Say the number of lines in the records below that hold the word "pink", and only that number.

[Scene edit records]
········
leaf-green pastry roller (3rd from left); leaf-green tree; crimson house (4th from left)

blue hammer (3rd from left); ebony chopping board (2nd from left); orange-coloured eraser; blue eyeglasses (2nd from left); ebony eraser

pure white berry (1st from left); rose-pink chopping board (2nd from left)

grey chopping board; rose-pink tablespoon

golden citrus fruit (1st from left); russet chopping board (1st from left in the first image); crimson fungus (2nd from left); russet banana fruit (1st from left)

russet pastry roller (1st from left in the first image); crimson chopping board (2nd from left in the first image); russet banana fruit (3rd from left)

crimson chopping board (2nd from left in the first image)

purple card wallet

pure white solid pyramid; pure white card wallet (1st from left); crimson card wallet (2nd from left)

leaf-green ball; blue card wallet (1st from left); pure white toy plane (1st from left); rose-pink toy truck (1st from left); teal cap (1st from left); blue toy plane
········
Written answer ▸ 3